**** DATA TO EXAMINE ****
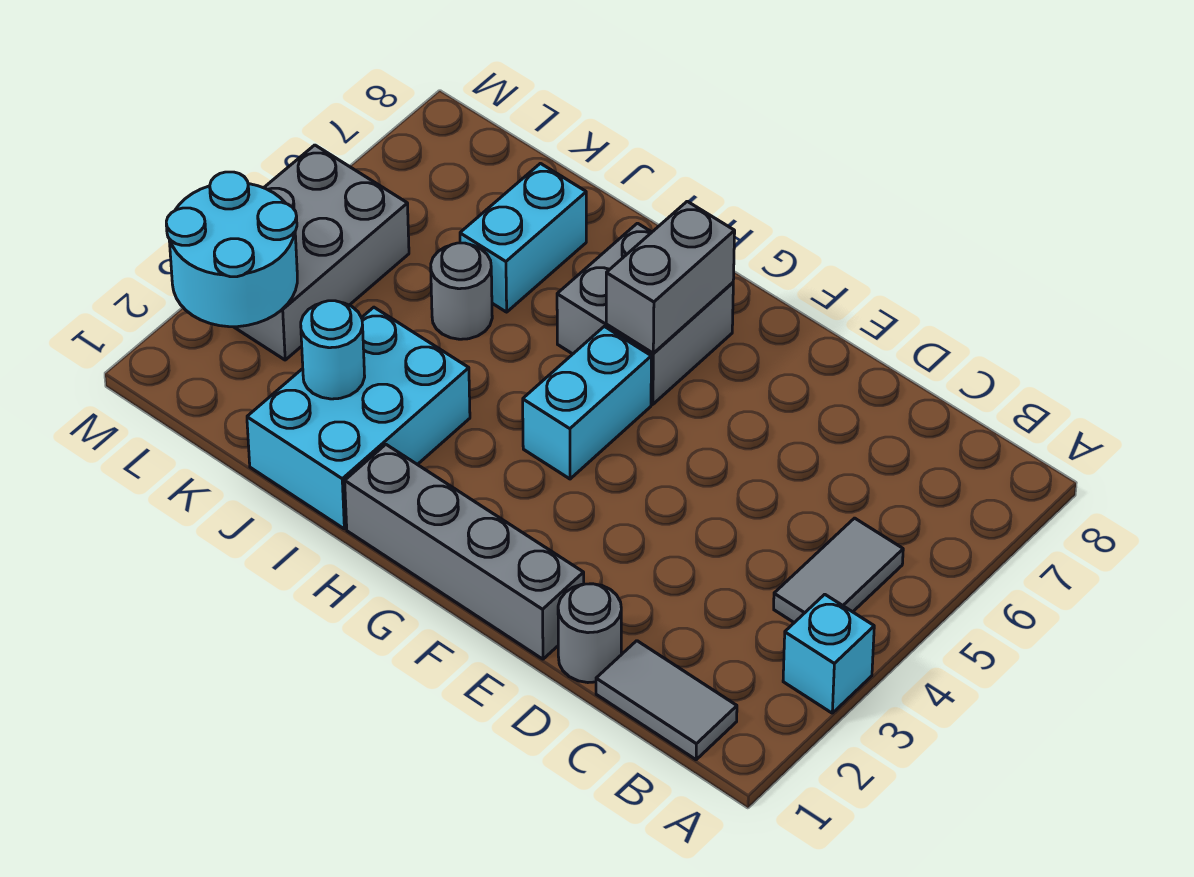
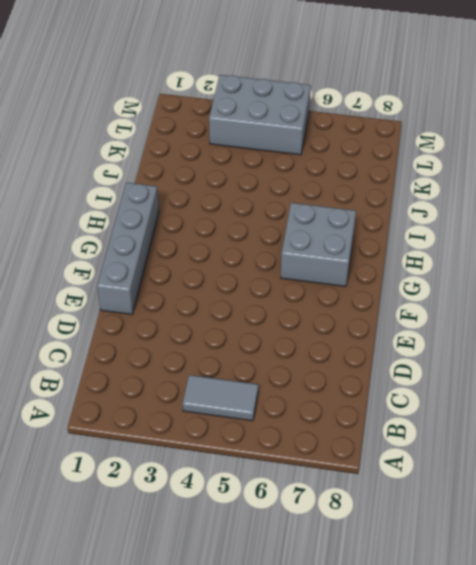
none -> cyan 1x1 brick [783,594,874,713]
none -> grey 1x2 tile [596,641,737,760]
none -> grey 1x1 round brick [558,584,621,683]

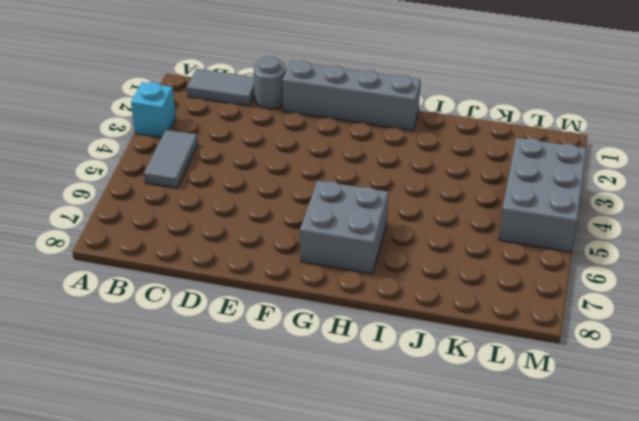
none -> cyan 1x2 brick [523,326,651,479]
none -> cyan 2x3 brick [247,307,470,529]
none -> grey 1x1 round brick [431,243,492,339]

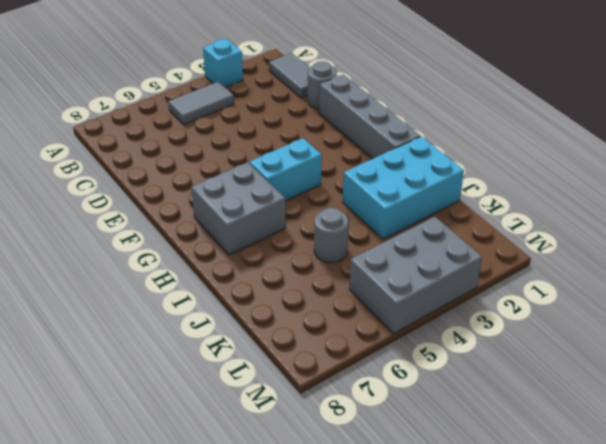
none -> cyan 1x2 brick [460,163,586,312]
none -> grey 1x2 brick [606,201,735,353]
none -> cyan 1x1 round brick [301,301,365,399]

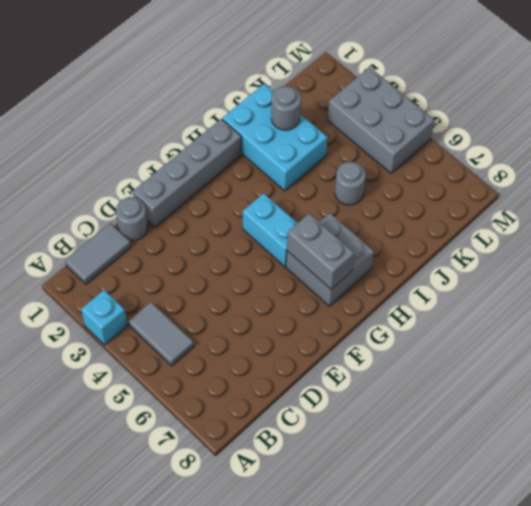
grey 1x1 round brick [271,86,301,130] -> cyan 1x1 round brick [301,301,365,399]
none -> cyan 1x2 brick [460,163,586,312]
none -> cyan 2x2 round brick [166,172,297,327]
****
§ ABOUT THIS TASK: Reproduce every entry word for word, but skip any pictures.

§ PROBLEM SOLUTION:
none -> cyan 1x1 brick [783,594,874,713]
none -> grey 1x2 tile [596,641,737,760]
none -> grey 1x1 round brick [558,584,621,683]

none -> cyan 1x2 brick [523,326,651,479]
none -> cyan 2x3 brick [247,307,470,529]
none -> grey 1x1 round brick [431,243,492,339]

none -> cyan 1x2 brick [460,163,586,312]
none -> grey 1x2 brick [606,201,735,353]
none -> cyan 1x1 round brick [301,301,365,399]

grey 1x1 round brick [271,86,301,130] -> cyan 1x1 round brick [301,301,365,399]
none -> cyan 1x2 brick [460,163,586,312]
none -> cyan 2x2 round brick [166,172,297,327]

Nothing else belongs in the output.